Work to be completed :: Within the records below, how many lines contain "lime"? The answer is that number alone.

Data excerpts ::
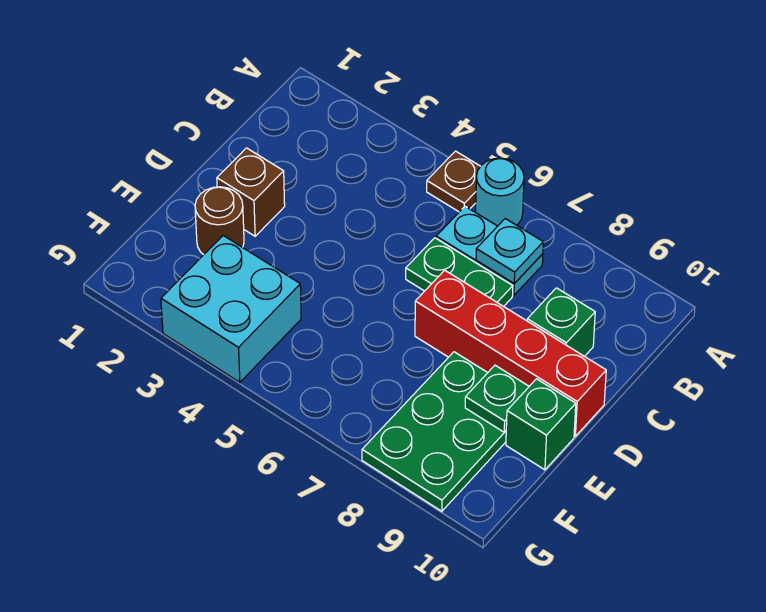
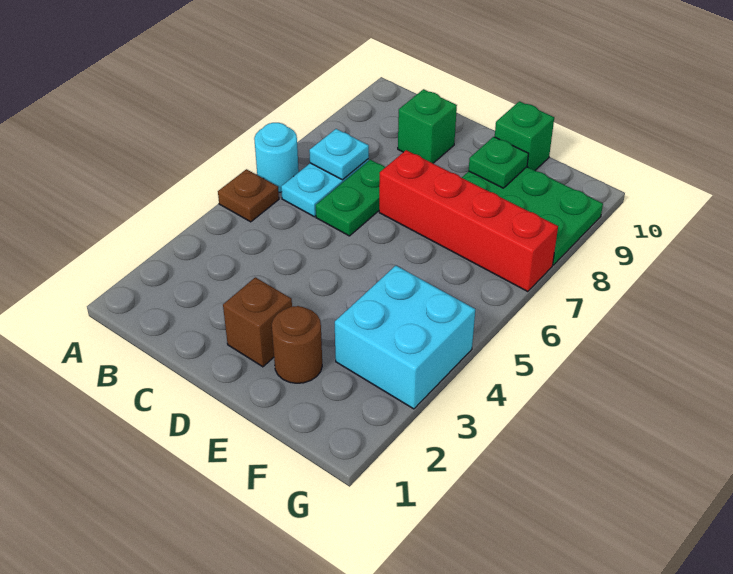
red brick D7:D10 level 1 -> red brick D7:G7 level 1

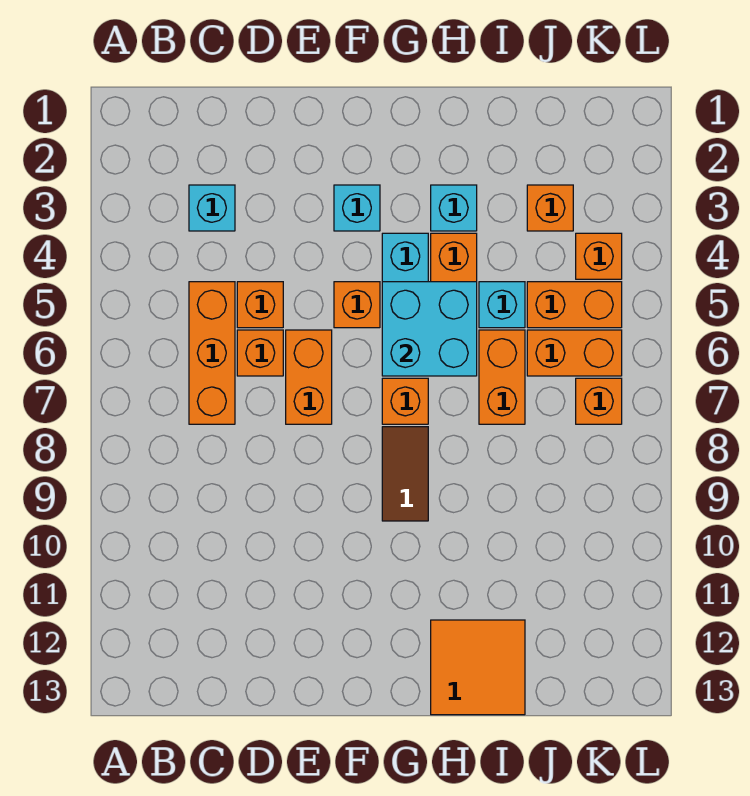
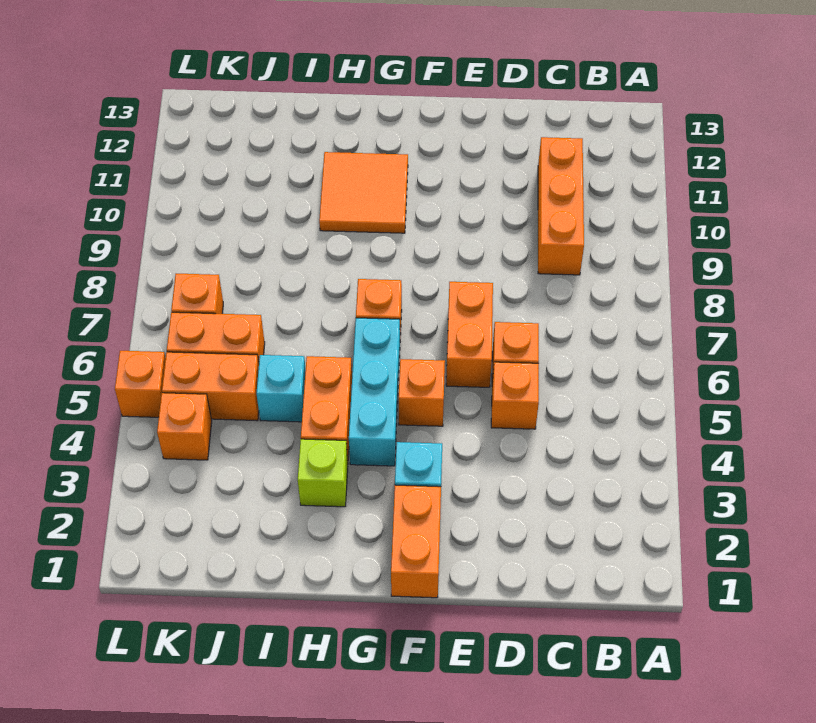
cyan brick C3 level 1 -> none
orange brick C5:C7 level 1 -> orange brick C9:C11 level 1
cyan brick G5:H6 level 2 -> none
brown tile G8:G9 level 1 -> none
cyan brick H3 level 1 -> lime brick H3 level 1
orange tile H12:I13 level 1 -> orange tile G10:H11 level 1
orange brick I6:I7 level 1 -> orange brick F1:F2 level 1
orange brick J3 level 1 -> orange brick L5 level 1

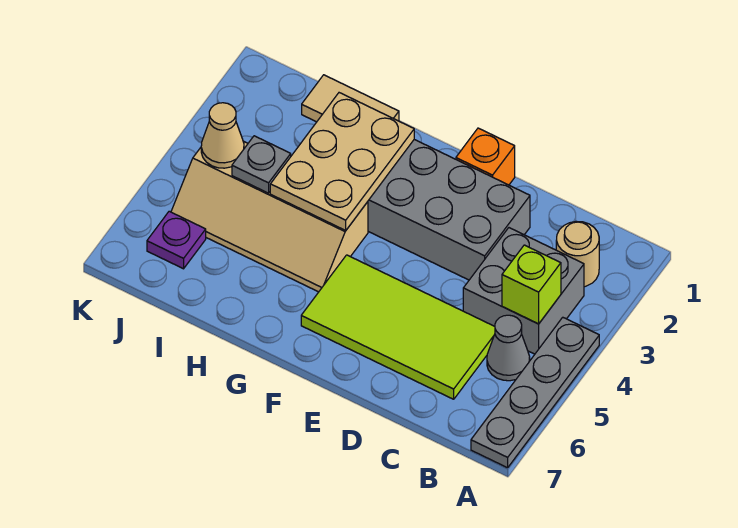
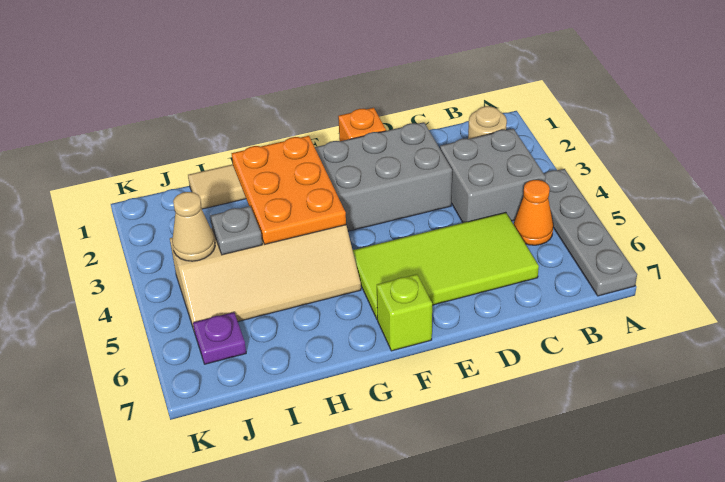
lime brick B4 level 2 -> lime brick F7 level 1
grey cone B5 level 1 -> orange cone B5 level 1
tan plate G2:H4 level 2 -> orange plate G2:H4 level 2

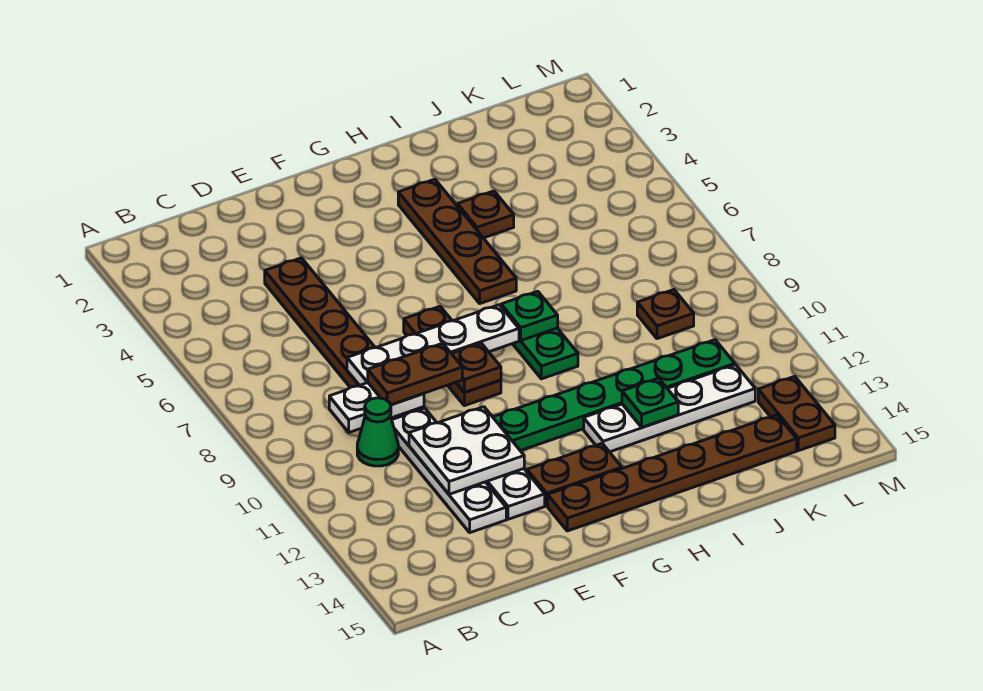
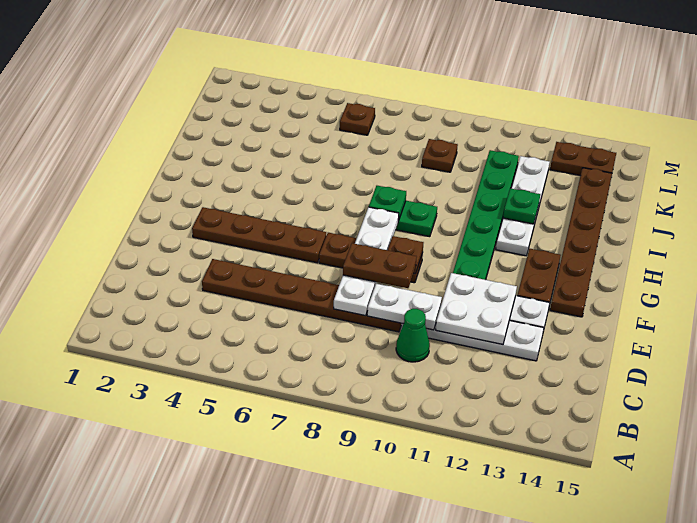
white plate C9:D9 level 2 -> white plate D9:D10 level 2
brown plate D9:E9 level 3 -> brown plate E8:E9 level 3
brown plate H3:H6 level 1 -> brown plate F3:F6 level 1
brown plate I4 level 1 -> brown plate L6 level 1

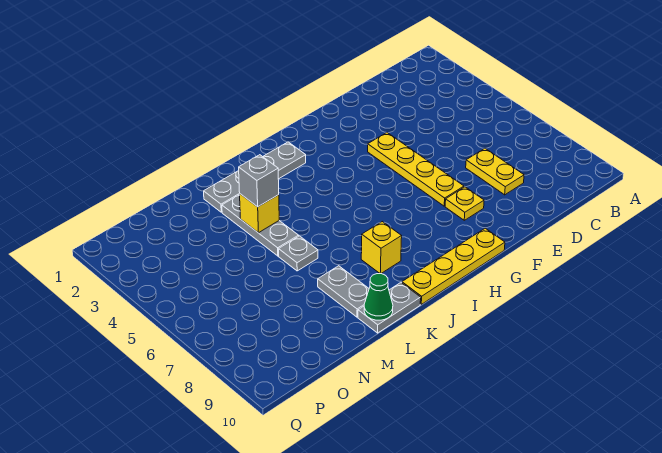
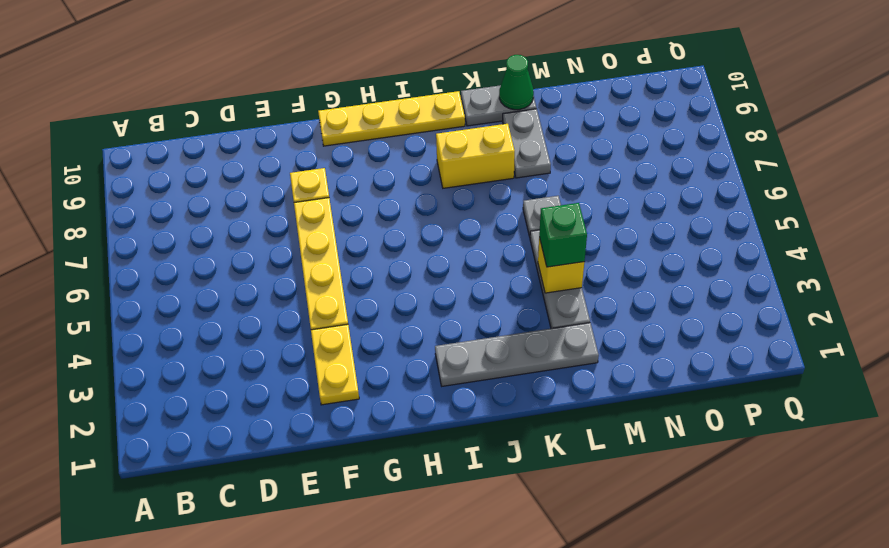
yellow plate D7:D8 level 1 -> yellow plate F2:F3 level 1
yellow brick J8 level 1 -> yellow brick J8:K8 level 1
grey brick L4 level 3 -> green brick L4 level 3

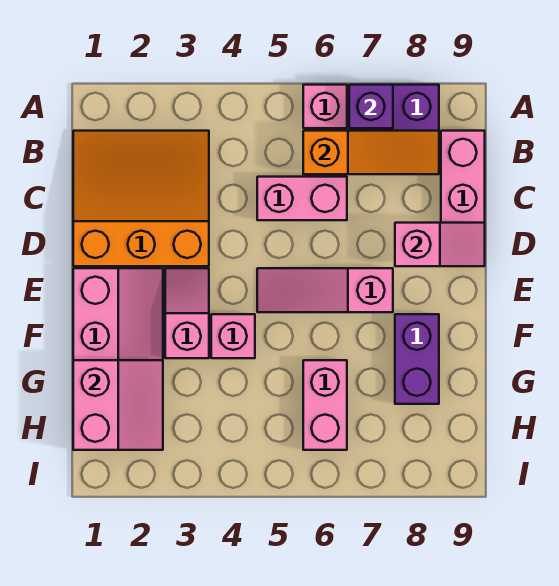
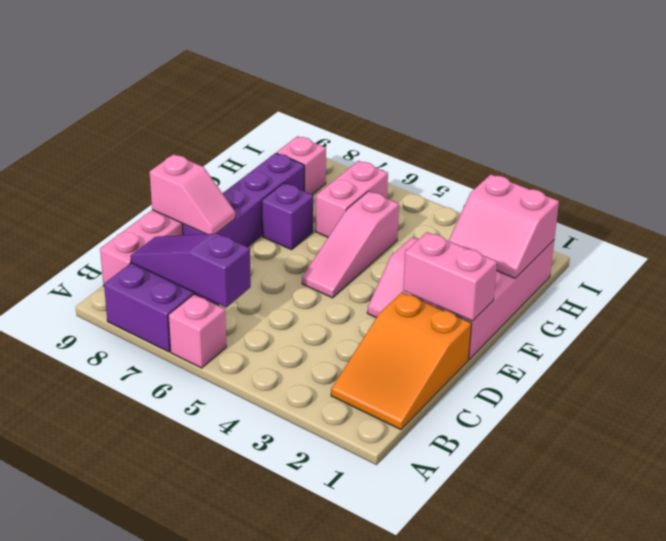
purple brick A7 level 2 -> purple brick F7 level 1
orange slope B1:D3 level 1 top D -> orange slope B1:D2 level 1 top D
orange slope B6:B8 level 2 top 6 -> purple slope B6:B8 level 2 top 6
pink brick C5:C6 level 1 -> pink brick E1:E2 level 2
pink slope D8:D9 level 2 top 8 -> pink slope D8:D9 level 2 top 9
pink slope E5:E7 level 1 top 7 -> pink slope E5:G5 level 1 top G
pink brick F4 level 1 -> pink brick H8 level 1
purple brick F8:G8 level 1 -> purple brick D8:G8 level 1
pink slope G1:H2 level 2 top 1 -> pink slope G1:H2 level 2 top H

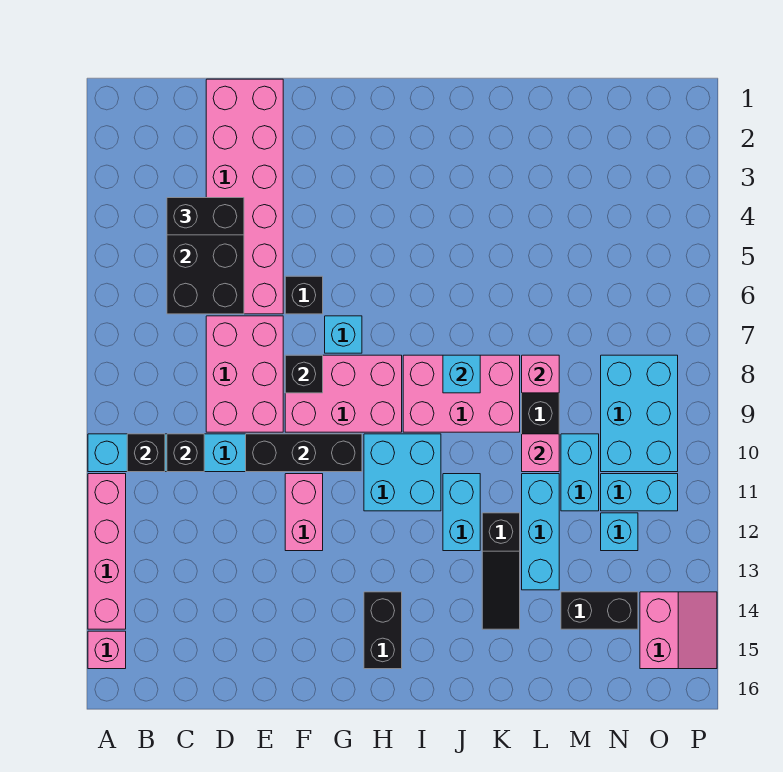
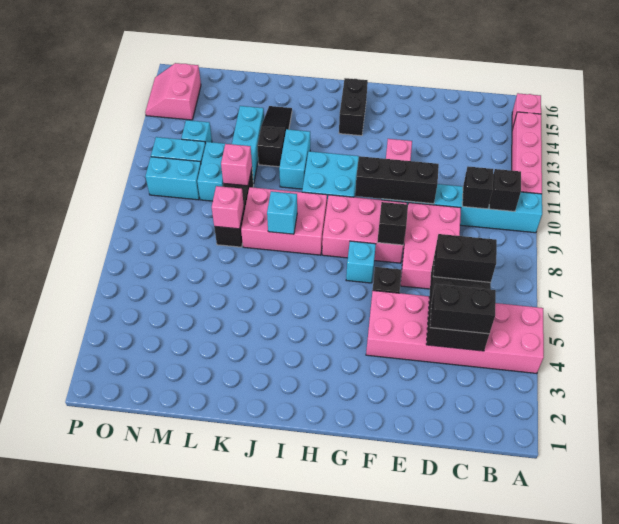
pink brick D1:E6 level 1 -> pink brick A4:F5 level 1
black brick M14:N14 level 1 -> black brick C6:D6 level 3
cyan brick N8:O10 level 1 -> cyan brick N10:O10 level 1

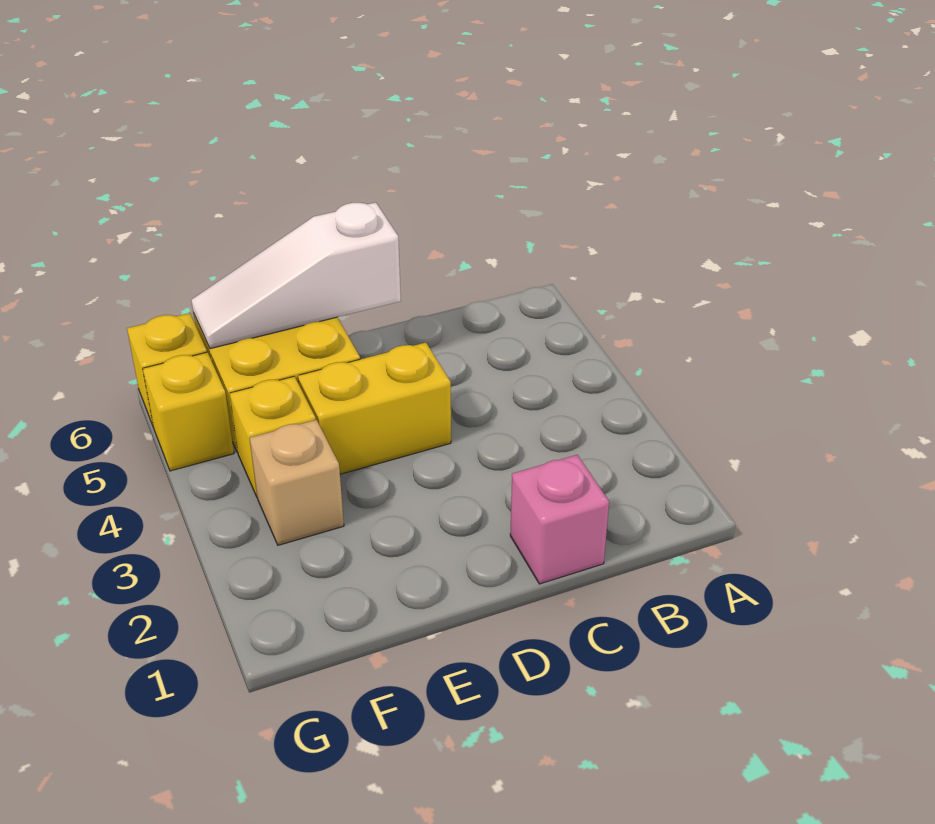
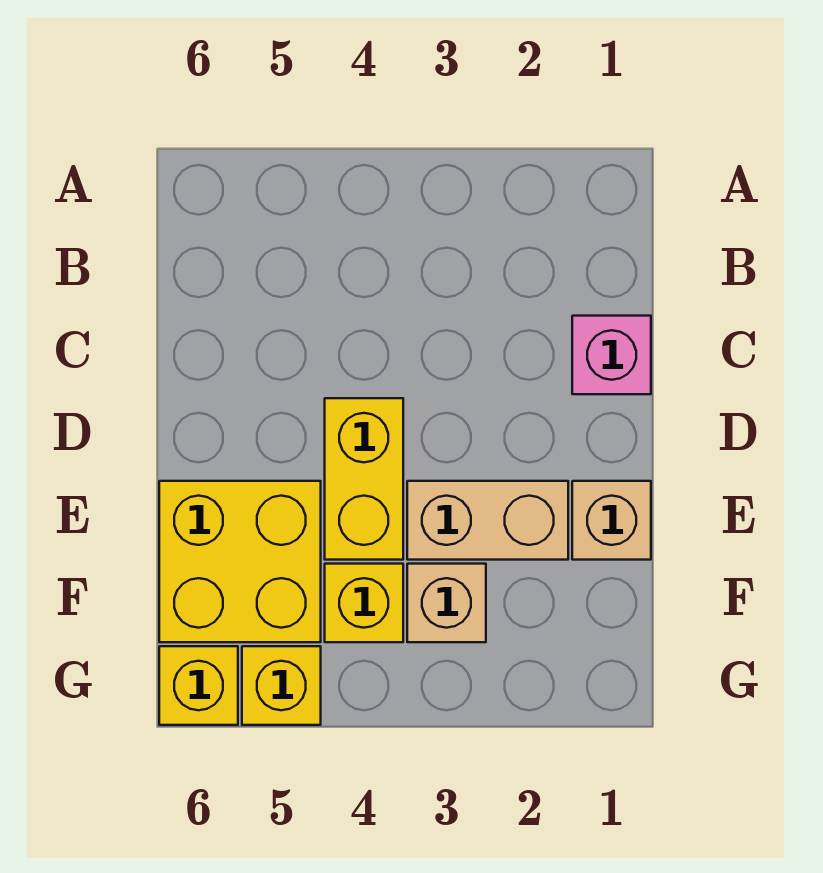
white slope D6:F6 level 2 top D -> none
none -> tan brick E1 level 1
none -> tan brick E2:E3 level 1

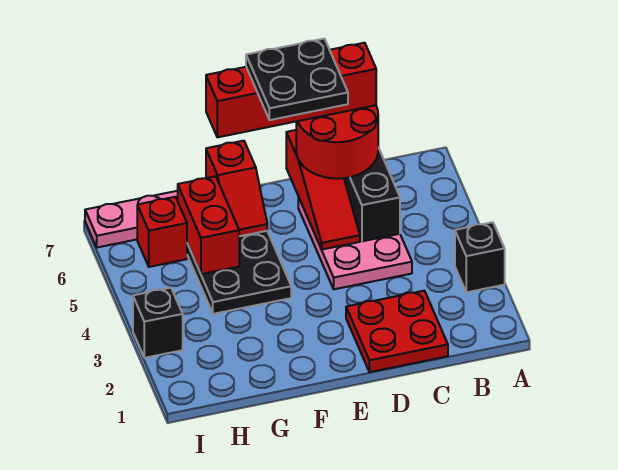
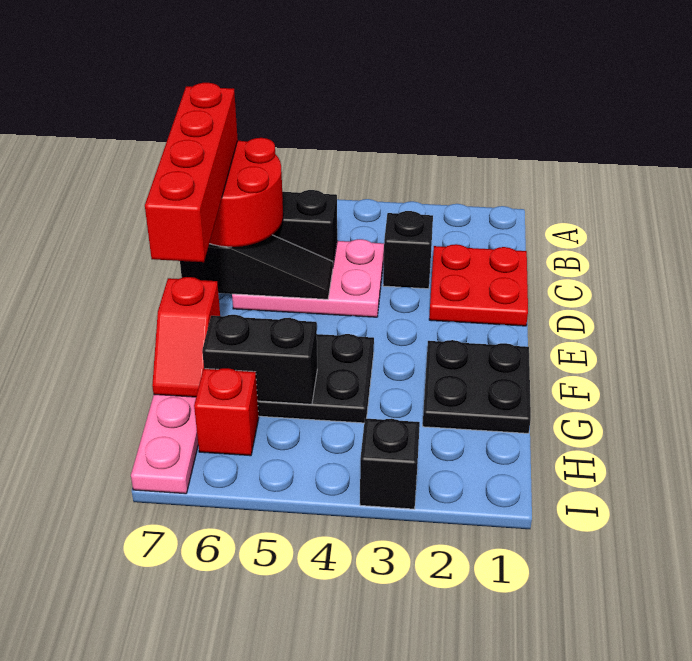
black brick A3 level 1 -> black brick C3 level 1
red slope D5:D7 level 2 top 7 -> black slope D5:D7 level 2 top 7
black plate D6:E7 level 5 -> black plate F1:G2 level 1
red slope F6:F7 level 2 top 7 -> red slope F7:G7 level 2 top F
red brick G5:G6 level 2 -> black brick G5:G6 level 2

Task answer :: 2